Wherever a line holds the word "orange", copy that line from the data.

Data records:
+ + + +

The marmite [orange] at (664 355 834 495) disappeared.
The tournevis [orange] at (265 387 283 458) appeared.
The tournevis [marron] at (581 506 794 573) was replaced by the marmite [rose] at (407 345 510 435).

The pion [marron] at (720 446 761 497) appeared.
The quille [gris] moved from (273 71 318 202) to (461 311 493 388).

+ + + +

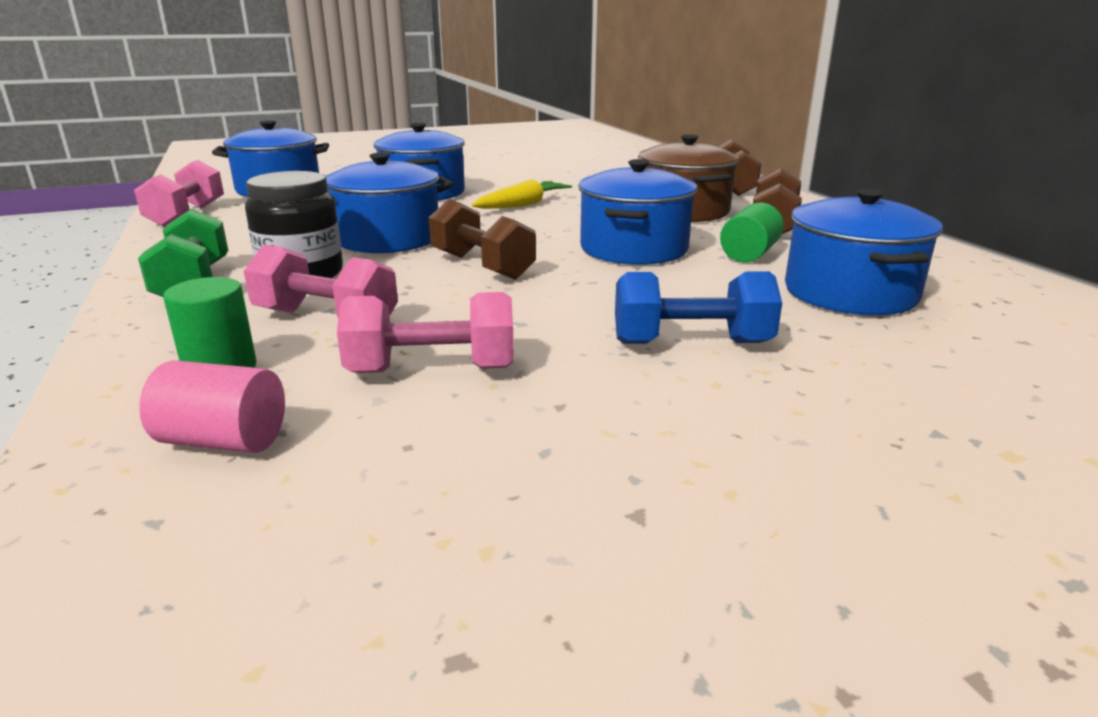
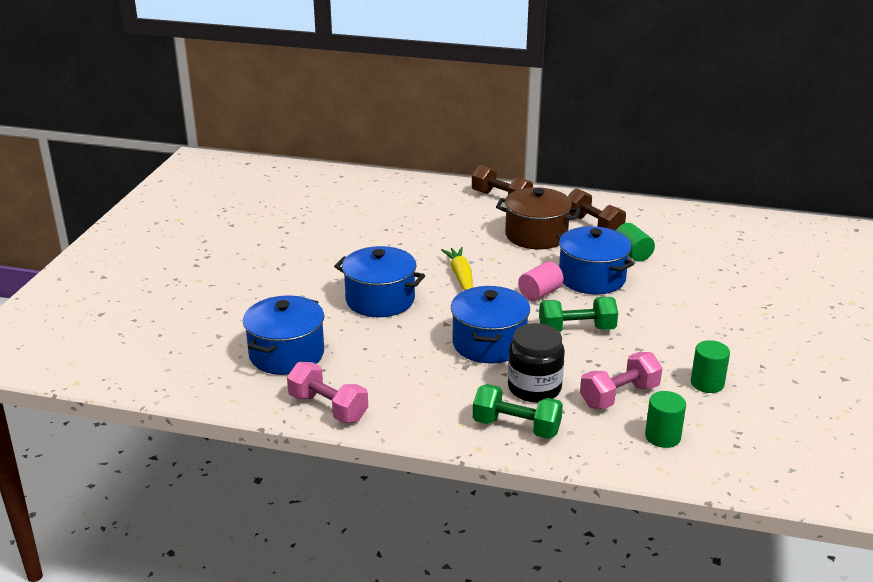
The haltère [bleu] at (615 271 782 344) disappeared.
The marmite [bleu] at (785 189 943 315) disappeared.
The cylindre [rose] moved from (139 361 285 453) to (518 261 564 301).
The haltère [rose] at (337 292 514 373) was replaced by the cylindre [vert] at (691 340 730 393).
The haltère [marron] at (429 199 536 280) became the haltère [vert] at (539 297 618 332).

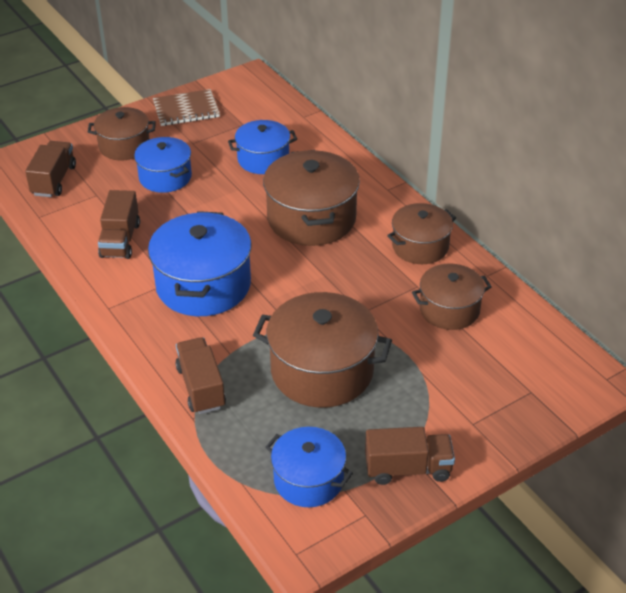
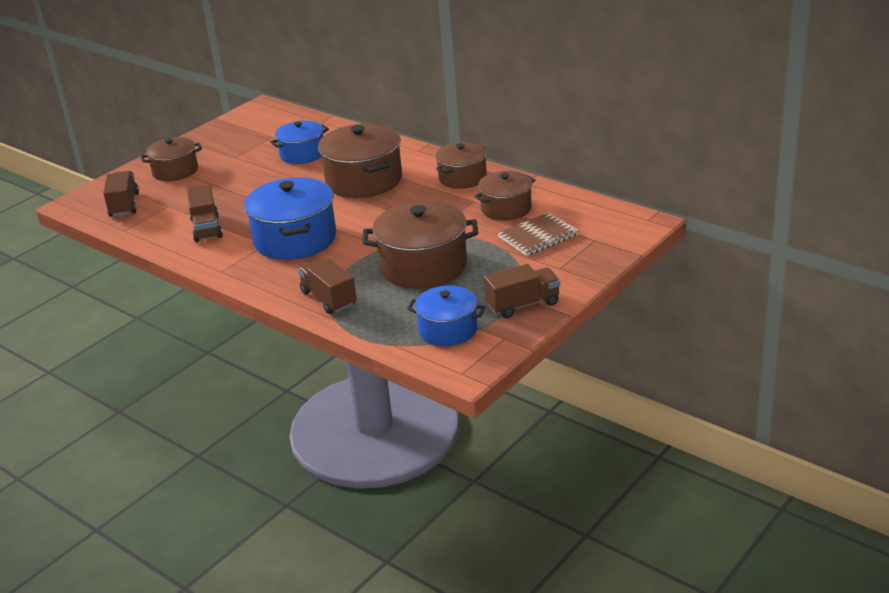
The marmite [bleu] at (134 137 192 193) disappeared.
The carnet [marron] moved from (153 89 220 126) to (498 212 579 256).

+ + + +

**Your solution:**
The marmite [orange] at (664 355 834 495) disappeared.
The tournevis [orange] at (265 387 283 458) appeared.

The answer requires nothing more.